WHAT TO DO >> Search term "NAND": copy each line of the records that contains it.

(Edit difference data)
-=-=-

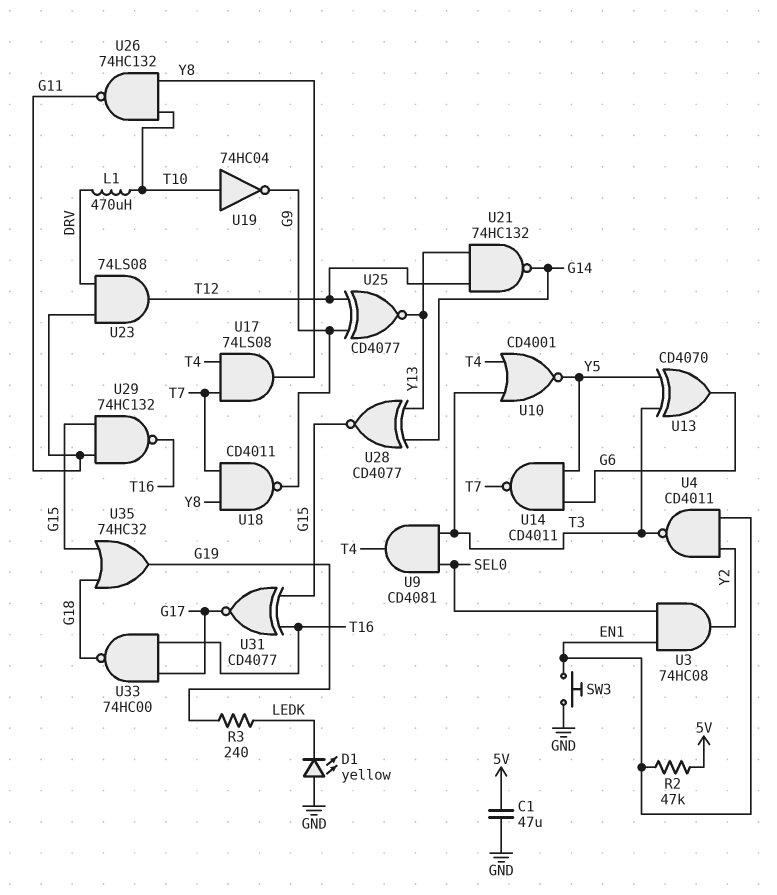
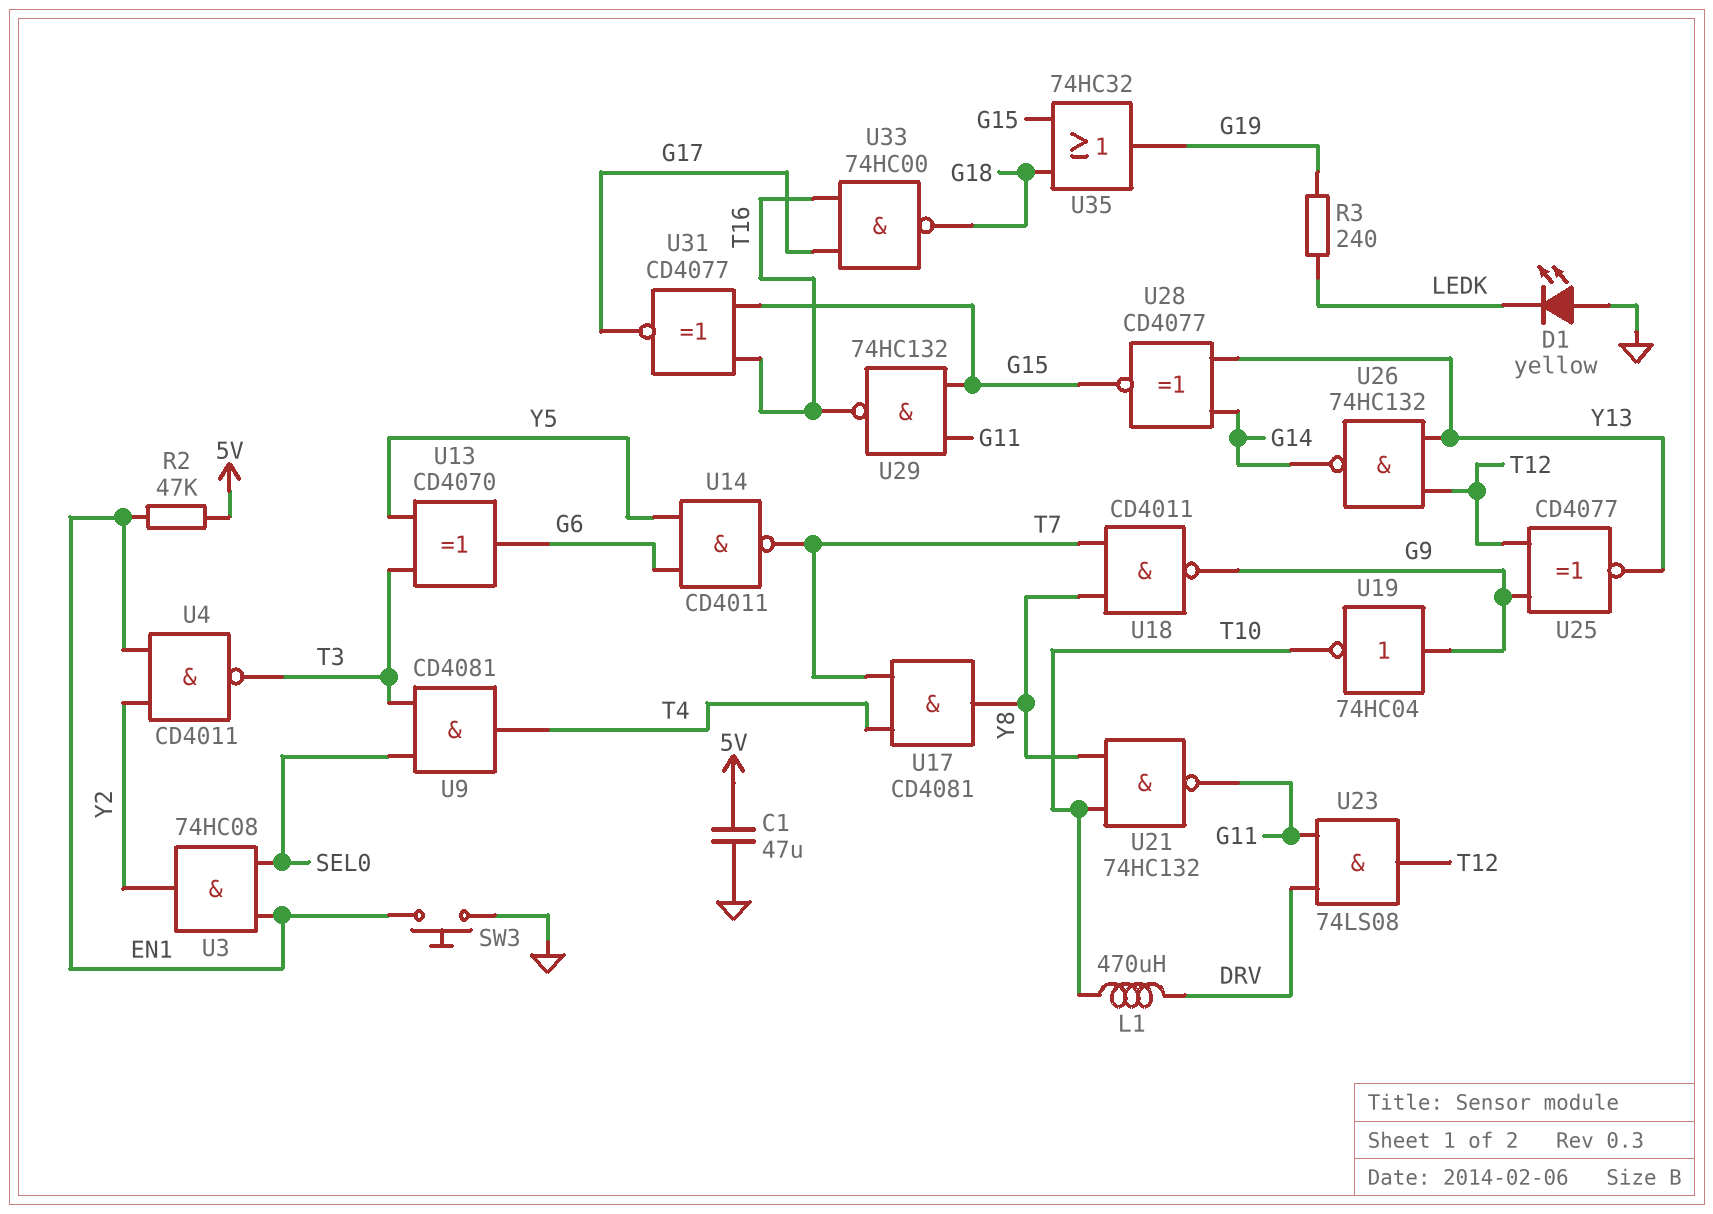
U10: NOR CD4001 (in T3, in T4, out Y5) -> none
U17: AND 74LS08 (in T4, in T7, out Y8) -> AND CD4081 (in T4, in T7, out Y8)
U19: NOT 74HC04 (in T10, out G9) -> NOT 74HC04 (in G9, out T10)
U21: NAND 74HC132 (in T12, in Y13, out G14) -> NAND 74HC132 (in T10, in Y8, out G11)
U26: NAND 74HC132 (in T10, in Y8, out G11) -> NAND 74HC132 (in T12, in Y13, out G14)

-=-=-

ANSWER TO THE PROBLEM >>
U21: NAND 74HC132 (in T12, in Y13, out G14) -> NAND 74HC132 (in T10, in Y8, out G11)
U26: NAND 74HC132 (in T10, in Y8, out G11) -> NAND 74HC132 (in T12, in Y13, out G14)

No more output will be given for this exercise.